- _Activity_
Transcribe the listing exactly; drop the images.

═════ Data records

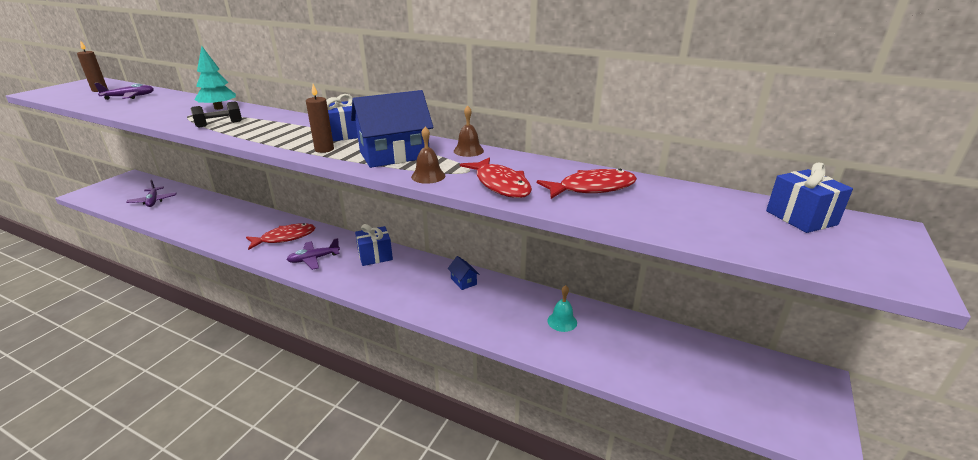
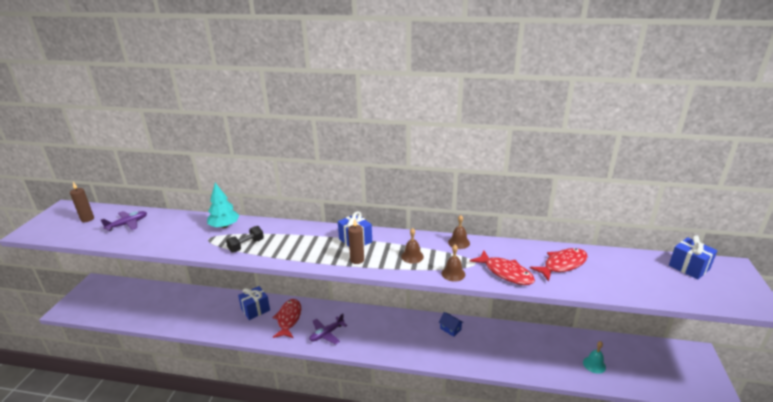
camera: 15 degrees left, 0 degrees up
purple plane [126,179,177,207] -> none
red fish [246,223,315,250] -> red fish turned 45 degrees counterclockwise [272,299,301,338]
blue house [351,90,434,168] -> brown bell [401,228,424,264]
blue gift [355,224,393,266] -> blue gift moved to [238,286,270,320]
turquoise bell [547,285,577,332] -> turquoise bell moved to [583,341,606,374]

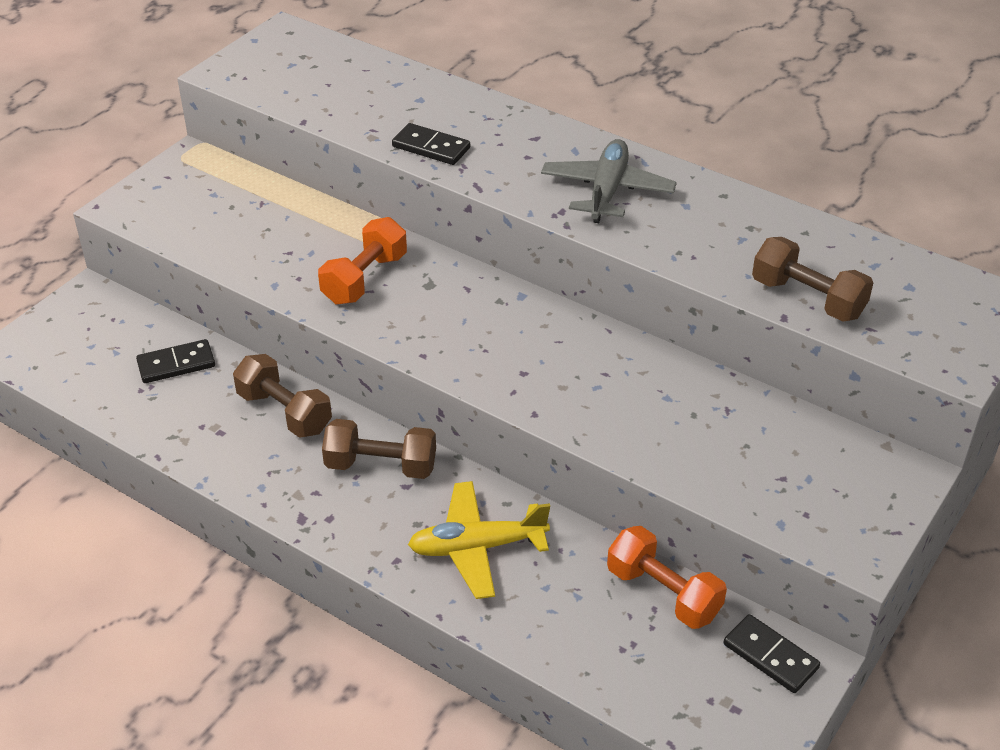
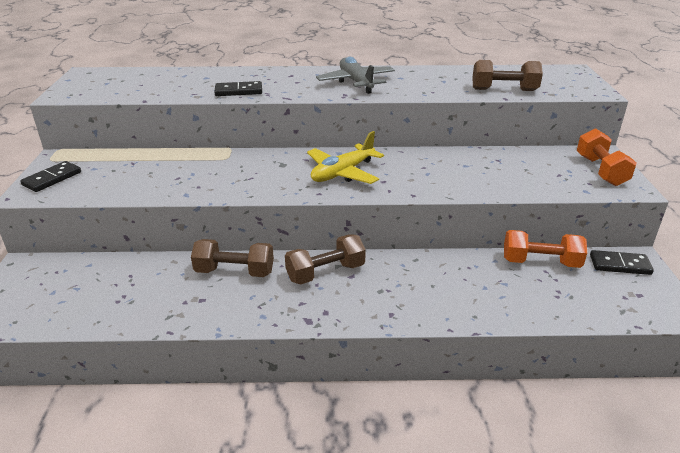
camera: 35 degrees left, 10 degrees down
black domino [136,339,215,383] -> black domino moved to [20,161,81,192]
orange dumbbell [318,217,407,304] -> orange dumbbell moved to [577,128,637,186]
yellow plane [408,481,550,599] -> yellow plane moved to [307,131,384,184]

══════════

- _Written reply_
camera: 15 degrees left, 0 degrees up
purple plane [126,179,177,207] -> none
red fish [246,223,315,250] -> red fish turned 45 degrees counterclockwise [272,299,301,338]
blue house [351,90,434,168] -> brown bell [401,228,424,264]
blue gift [355,224,393,266] -> blue gift moved to [238,286,270,320]
turquoise bell [547,285,577,332] -> turquoise bell moved to [583,341,606,374]

camera: 35 degrees left, 10 degrees down
black domino [136,339,215,383] -> black domino moved to [20,161,81,192]
orange dumbbell [318,217,407,304] -> orange dumbbell moved to [577,128,637,186]
yellow plane [408,481,550,599] -> yellow plane moved to [307,131,384,184]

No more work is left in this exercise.